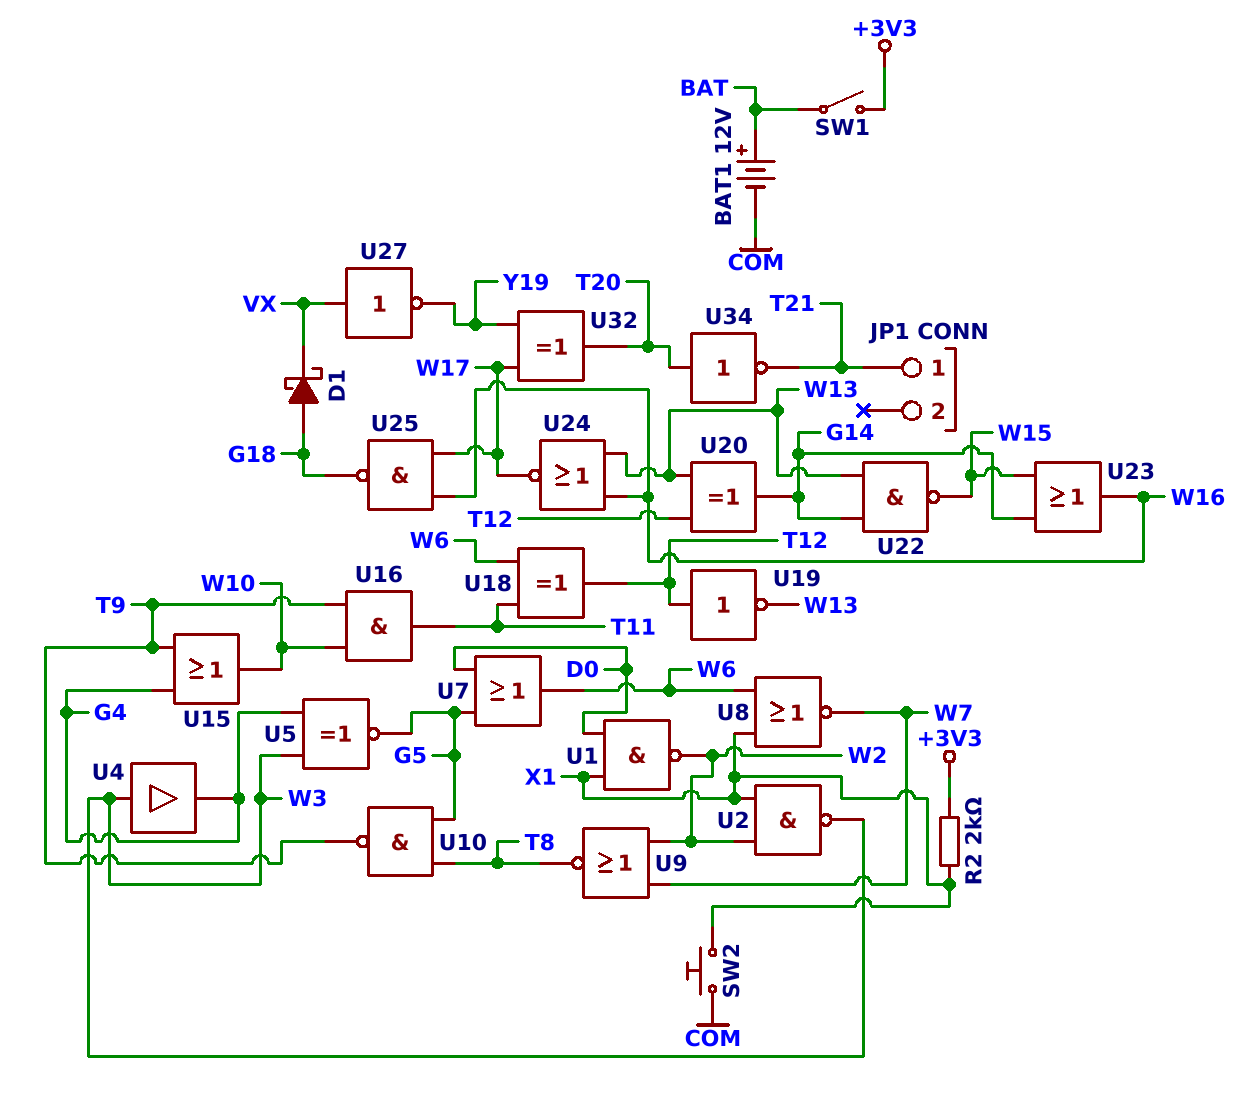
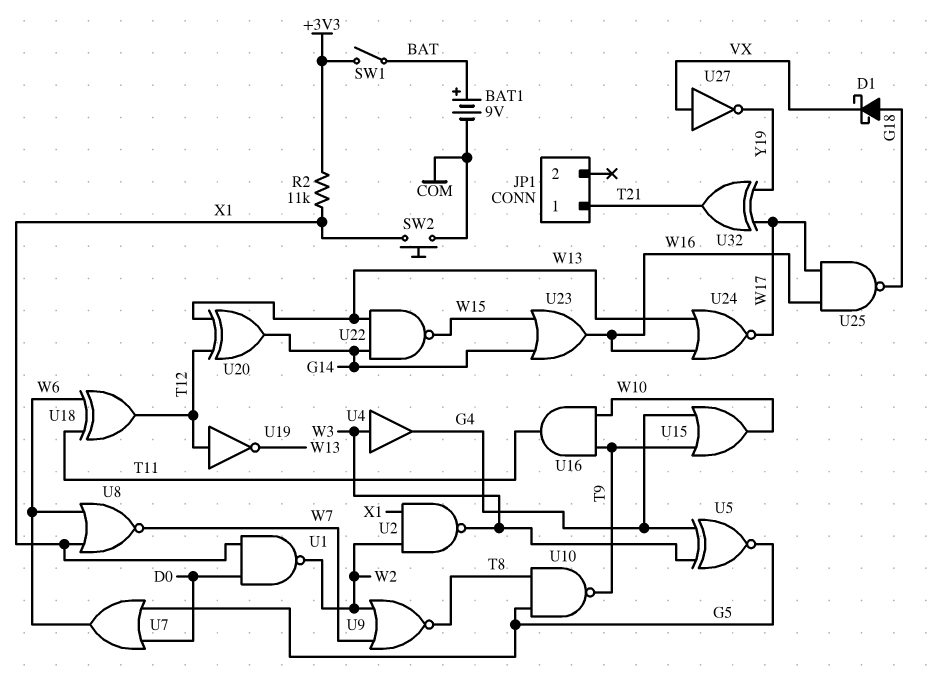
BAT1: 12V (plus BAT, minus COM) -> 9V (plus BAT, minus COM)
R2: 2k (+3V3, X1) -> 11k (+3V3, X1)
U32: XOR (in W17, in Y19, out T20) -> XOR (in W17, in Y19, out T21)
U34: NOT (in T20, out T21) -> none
* * *
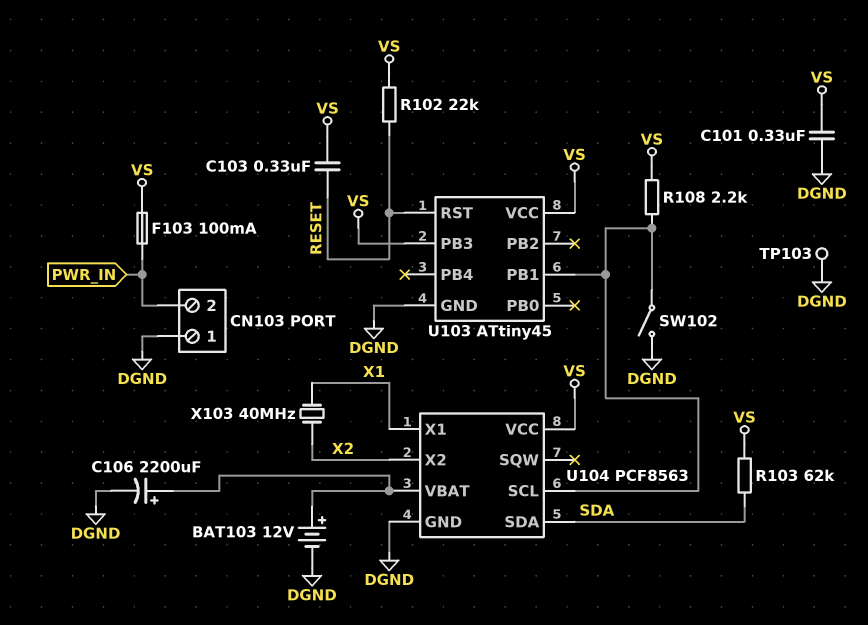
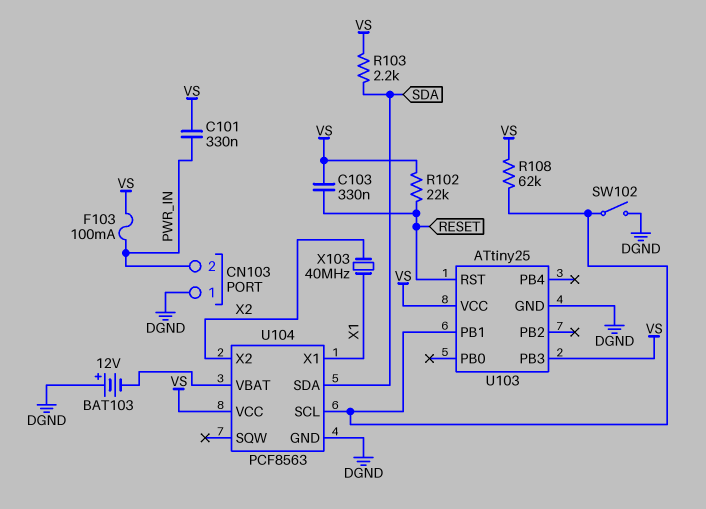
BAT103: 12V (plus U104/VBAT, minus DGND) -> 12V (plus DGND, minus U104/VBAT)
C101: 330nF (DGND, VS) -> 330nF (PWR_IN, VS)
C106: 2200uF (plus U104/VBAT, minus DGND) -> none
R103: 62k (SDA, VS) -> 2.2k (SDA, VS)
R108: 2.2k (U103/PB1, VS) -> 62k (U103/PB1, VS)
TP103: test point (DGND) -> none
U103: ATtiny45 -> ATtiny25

*WHAT IS EXPECTED:* When a line above includes the word "VBAT", please list that line.

*EXERCISE RESPONSE:*
BAT103: 12V (plus U104/VBAT, minus DGND) -> 12V (plus DGND, minus U104/VBAT)
C106: 2200uF (plus U104/VBAT, minus DGND) -> none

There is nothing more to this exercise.